- Instructions to follow
For the material that follows, tally the lines holding "RESET" and give the total alone.

- Extracted information
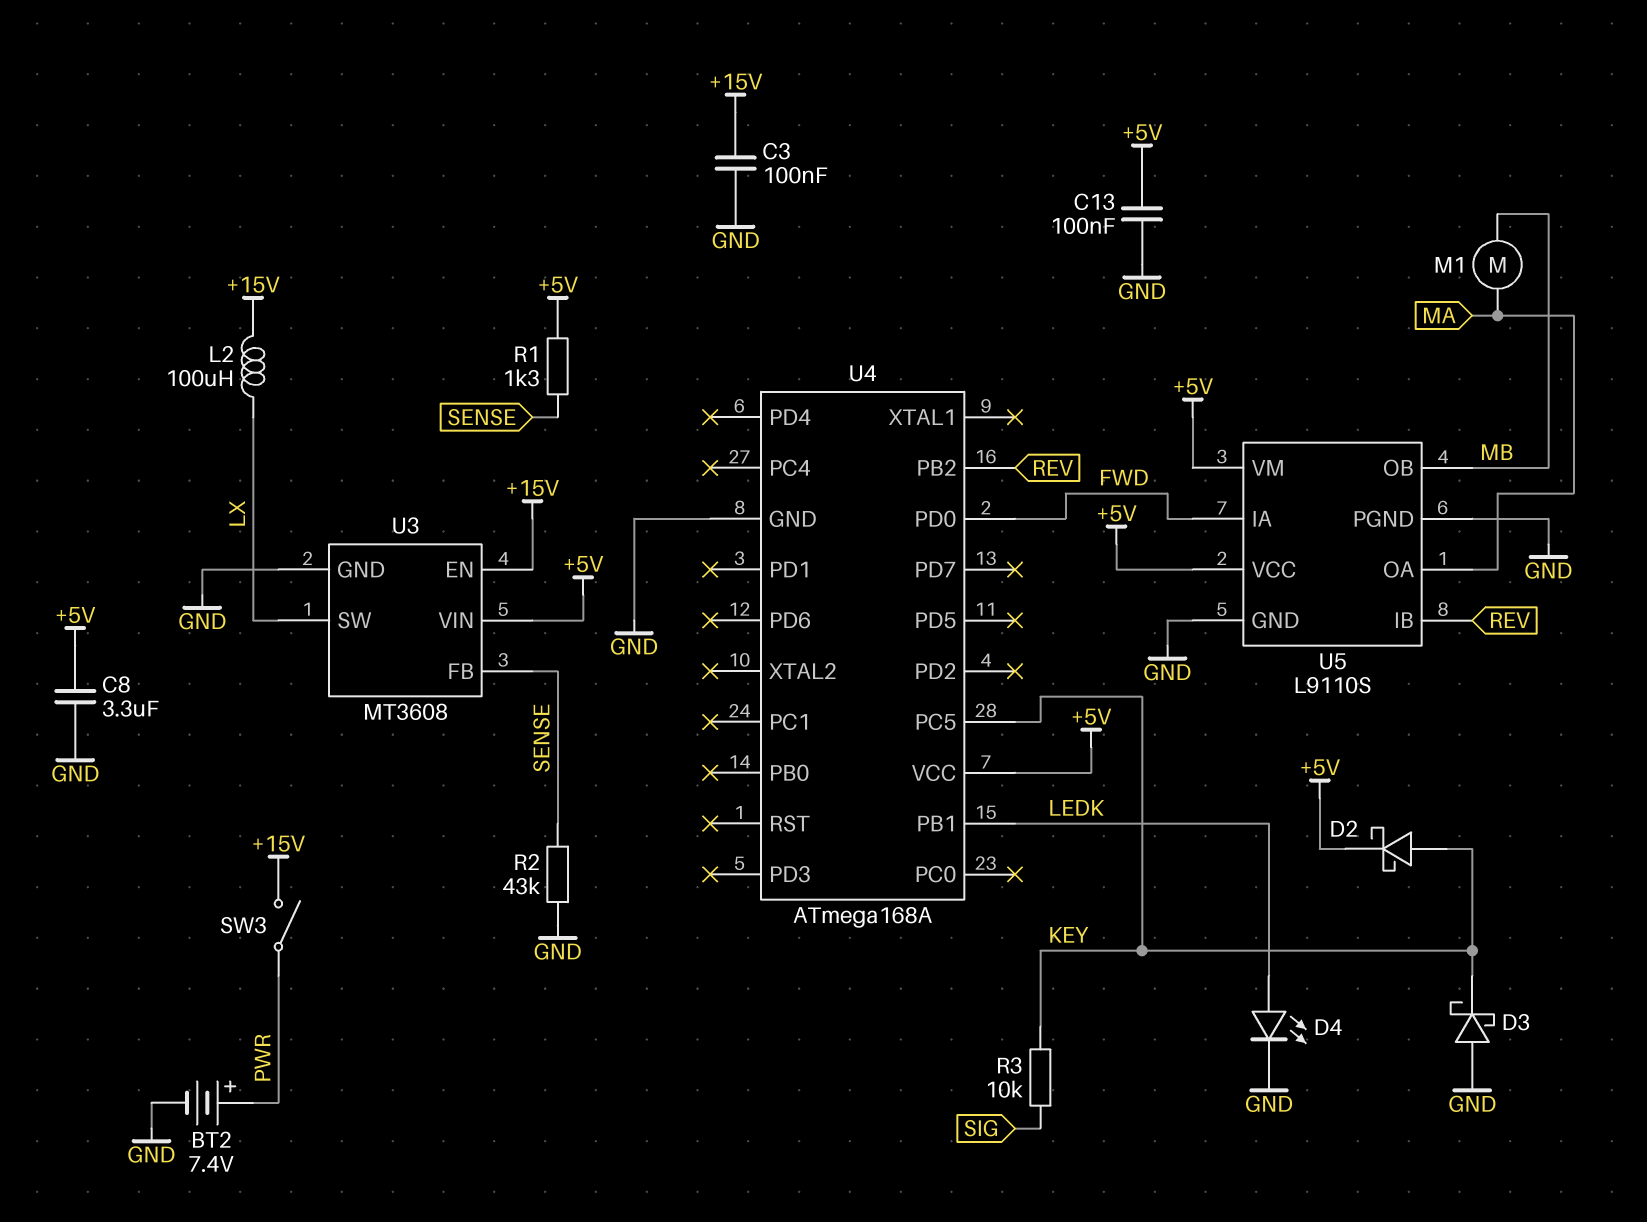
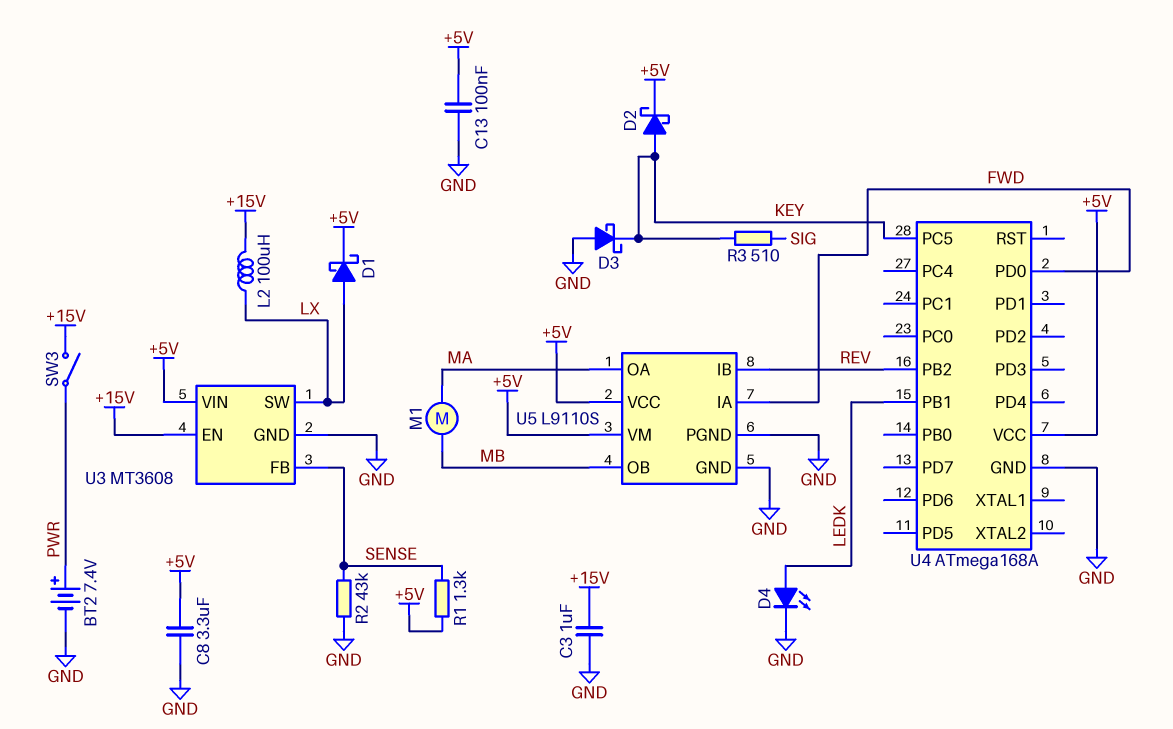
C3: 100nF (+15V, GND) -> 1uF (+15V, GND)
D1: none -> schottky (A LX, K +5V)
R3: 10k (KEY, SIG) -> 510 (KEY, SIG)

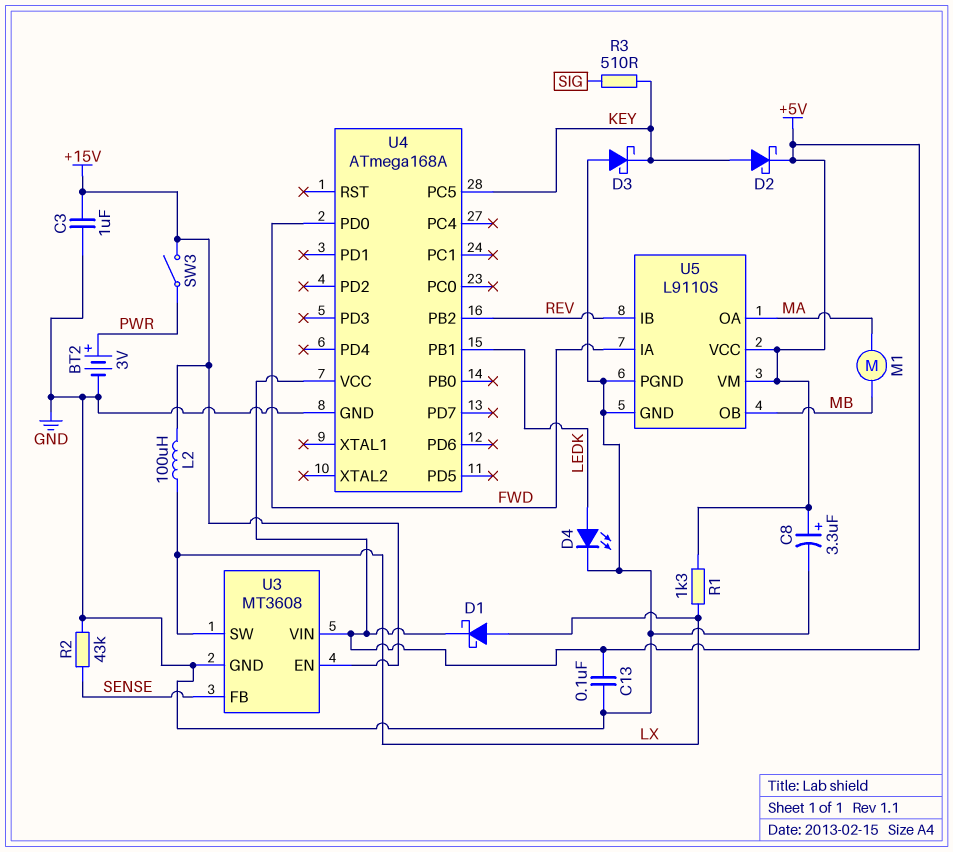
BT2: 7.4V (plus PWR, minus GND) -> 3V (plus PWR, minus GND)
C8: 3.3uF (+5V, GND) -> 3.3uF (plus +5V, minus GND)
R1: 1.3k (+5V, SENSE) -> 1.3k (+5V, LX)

---

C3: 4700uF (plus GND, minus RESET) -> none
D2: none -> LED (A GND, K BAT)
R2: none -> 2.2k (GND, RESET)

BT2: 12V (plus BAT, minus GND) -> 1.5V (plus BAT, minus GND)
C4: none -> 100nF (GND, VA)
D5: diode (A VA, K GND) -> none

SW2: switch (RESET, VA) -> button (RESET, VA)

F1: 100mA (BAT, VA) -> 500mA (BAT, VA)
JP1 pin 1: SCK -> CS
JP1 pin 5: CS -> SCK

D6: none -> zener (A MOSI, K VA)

* * *

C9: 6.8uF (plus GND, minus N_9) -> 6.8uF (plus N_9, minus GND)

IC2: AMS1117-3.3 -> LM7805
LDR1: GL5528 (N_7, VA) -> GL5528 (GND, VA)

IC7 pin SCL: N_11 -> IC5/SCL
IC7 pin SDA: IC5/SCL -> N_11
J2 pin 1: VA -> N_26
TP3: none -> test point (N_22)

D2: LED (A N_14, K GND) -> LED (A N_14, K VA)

- The completed task
3